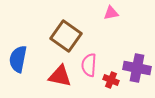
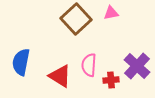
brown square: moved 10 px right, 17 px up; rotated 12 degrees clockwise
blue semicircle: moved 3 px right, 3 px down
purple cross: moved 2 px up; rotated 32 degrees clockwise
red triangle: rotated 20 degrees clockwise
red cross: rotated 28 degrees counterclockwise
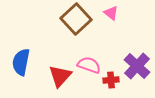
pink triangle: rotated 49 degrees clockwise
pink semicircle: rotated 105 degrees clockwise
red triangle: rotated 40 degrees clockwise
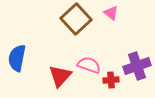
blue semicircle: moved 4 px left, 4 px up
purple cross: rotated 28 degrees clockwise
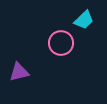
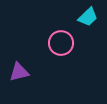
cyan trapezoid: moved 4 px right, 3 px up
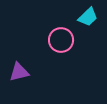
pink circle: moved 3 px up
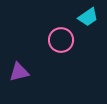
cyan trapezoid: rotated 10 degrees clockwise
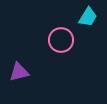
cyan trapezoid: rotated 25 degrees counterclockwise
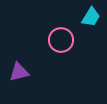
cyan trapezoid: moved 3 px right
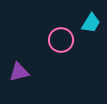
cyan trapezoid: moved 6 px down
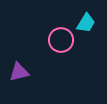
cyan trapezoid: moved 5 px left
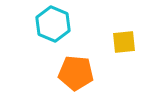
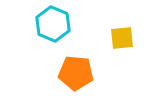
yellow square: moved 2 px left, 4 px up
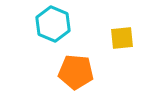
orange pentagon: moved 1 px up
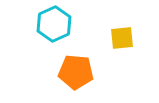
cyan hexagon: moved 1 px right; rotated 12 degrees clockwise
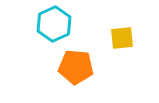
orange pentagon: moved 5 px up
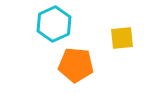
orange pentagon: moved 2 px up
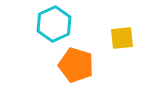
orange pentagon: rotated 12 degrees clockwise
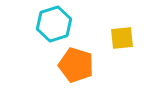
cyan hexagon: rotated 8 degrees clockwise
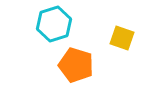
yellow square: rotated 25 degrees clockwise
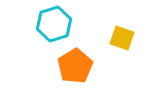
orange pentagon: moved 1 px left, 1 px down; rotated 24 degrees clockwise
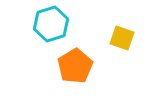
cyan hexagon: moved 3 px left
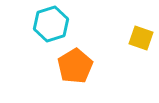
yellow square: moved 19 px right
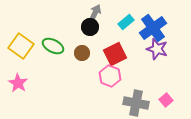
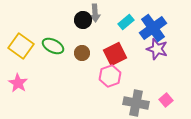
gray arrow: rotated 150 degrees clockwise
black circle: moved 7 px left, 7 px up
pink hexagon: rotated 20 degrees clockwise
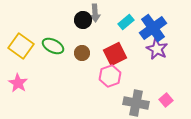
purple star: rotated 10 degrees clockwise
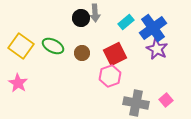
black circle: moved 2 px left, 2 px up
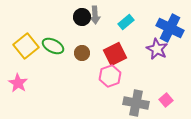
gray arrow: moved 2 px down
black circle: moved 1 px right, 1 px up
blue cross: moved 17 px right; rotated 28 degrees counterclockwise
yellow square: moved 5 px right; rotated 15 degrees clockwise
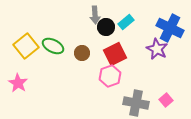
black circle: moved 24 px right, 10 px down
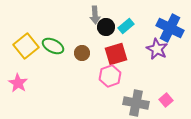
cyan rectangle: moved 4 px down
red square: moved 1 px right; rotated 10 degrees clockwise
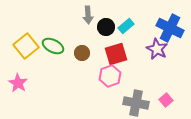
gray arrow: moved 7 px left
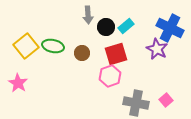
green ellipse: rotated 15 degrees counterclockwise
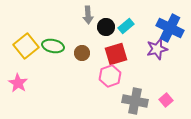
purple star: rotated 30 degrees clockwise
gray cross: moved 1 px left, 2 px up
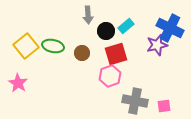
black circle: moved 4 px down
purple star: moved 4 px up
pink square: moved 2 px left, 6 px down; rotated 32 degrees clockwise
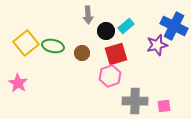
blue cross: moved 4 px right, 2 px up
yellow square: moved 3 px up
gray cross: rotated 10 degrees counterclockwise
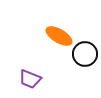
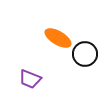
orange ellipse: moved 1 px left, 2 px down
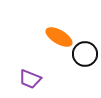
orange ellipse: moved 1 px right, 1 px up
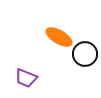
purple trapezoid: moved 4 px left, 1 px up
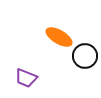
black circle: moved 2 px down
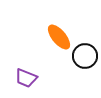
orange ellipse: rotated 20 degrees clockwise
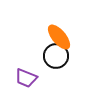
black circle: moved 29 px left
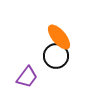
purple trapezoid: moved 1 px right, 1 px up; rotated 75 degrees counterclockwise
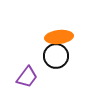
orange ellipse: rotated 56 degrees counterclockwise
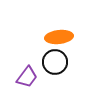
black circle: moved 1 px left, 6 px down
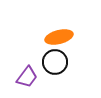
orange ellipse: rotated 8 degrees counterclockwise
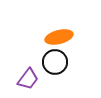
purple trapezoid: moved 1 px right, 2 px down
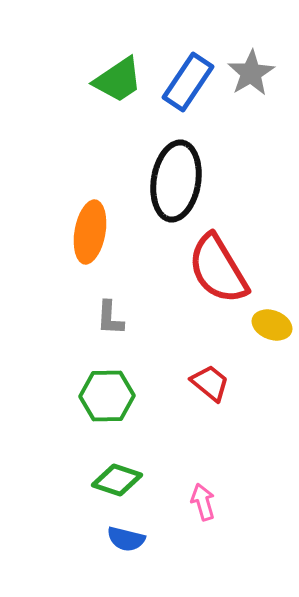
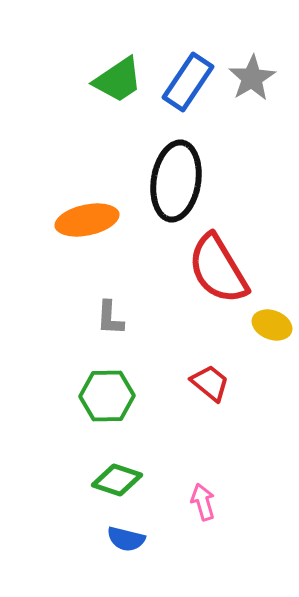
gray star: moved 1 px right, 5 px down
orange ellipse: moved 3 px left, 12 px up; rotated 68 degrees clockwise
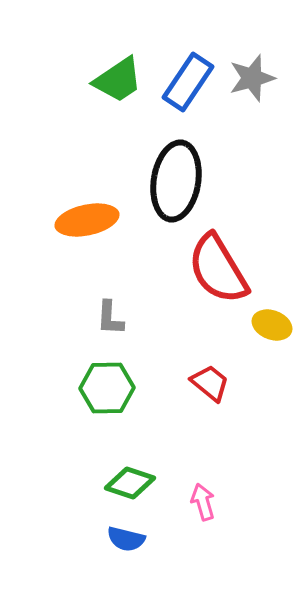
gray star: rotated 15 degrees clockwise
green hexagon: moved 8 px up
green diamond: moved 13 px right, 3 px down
○ ○ ○ ○ ○
TASK TO COMPLETE: Return all the text lines from the entries above word for word, and leave the pictures out.

RESULT BELOW:
brown square: moved 10 px right, 17 px up; rotated 12 degrees clockwise
blue semicircle: moved 3 px right, 3 px down
purple cross: moved 2 px up; rotated 32 degrees clockwise
red triangle: rotated 20 degrees clockwise
red cross: rotated 28 degrees counterclockwise
pink triangle: rotated 49 degrees clockwise
pink semicircle: rotated 105 degrees clockwise
red triangle: rotated 40 degrees clockwise
blue semicircle: moved 4 px left, 4 px up
purple cross: rotated 28 degrees clockwise
cyan trapezoid: moved 4 px right, 3 px up
pink circle: moved 3 px up
cyan trapezoid: rotated 10 degrees clockwise
cyan trapezoid: rotated 25 degrees counterclockwise
cyan trapezoid: moved 3 px right
cyan trapezoid: moved 6 px down
cyan trapezoid: moved 5 px left
yellow square: moved 2 px left, 4 px up
orange pentagon: moved 1 px up
cyan hexagon: moved 1 px right; rotated 12 degrees clockwise
orange pentagon: moved 5 px up
orange pentagon: moved 2 px up
orange pentagon: rotated 12 degrees clockwise
cyan hexagon: rotated 8 degrees clockwise
yellow square: rotated 25 degrees clockwise
orange pentagon: moved 1 px left, 1 px down; rotated 24 degrees clockwise
cyan hexagon: moved 3 px left
yellow square: moved 19 px right
gray arrow: rotated 150 degrees clockwise
black circle: moved 7 px left, 7 px up
pink hexagon: rotated 20 degrees clockwise
purple star: rotated 10 degrees clockwise
black circle: moved 2 px left, 2 px up
gray arrow: moved 2 px down
black circle: moved 1 px right, 1 px up
blue cross: moved 17 px right; rotated 28 degrees counterclockwise
yellow square: moved 5 px right; rotated 15 degrees clockwise
black circle: moved 24 px right, 10 px down
cyan rectangle: moved 4 px down
red square: moved 1 px right; rotated 10 degrees clockwise
gray arrow: moved 7 px left
green ellipse: rotated 15 degrees counterclockwise
purple star: rotated 30 degrees clockwise
gray cross: moved 1 px left, 2 px up
black circle: moved 4 px down
purple star: moved 4 px up
pink square: moved 2 px left, 6 px down; rotated 32 degrees clockwise
blue cross: moved 4 px right, 2 px up
yellow square: moved 3 px up
gray cross: rotated 10 degrees counterclockwise
orange ellipse: moved 1 px left, 2 px down
orange ellipse: moved 1 px right, 1 px up
purple trapezoid: moved 4 px left, 1 px up
black circle: moved 2 px down
orange ellipse: rotated 20 degrees clockwise
black circle: moved 29 px left
purple trapezoid: moved 1 px right, 1 px up; rotated 75 degrees counterclockwise
orange ellipse: rotated 56 degrees counterclockwise
black circle: moved 1 px left, 6 px down
orange ellipse: rotated 8 degrees counterclockwise
purple trapezoid: moved 1 px right, 2 px down
gray star: moved 1 px right, 5 px down
orange ellipse: moved 3 px left, 12 px up; rotated 68 degrees clockwise
gray star: rotated 15 degrees clockwise
green hexagon: moved 8 px up
green diamond: moved 13 px right, 3 px down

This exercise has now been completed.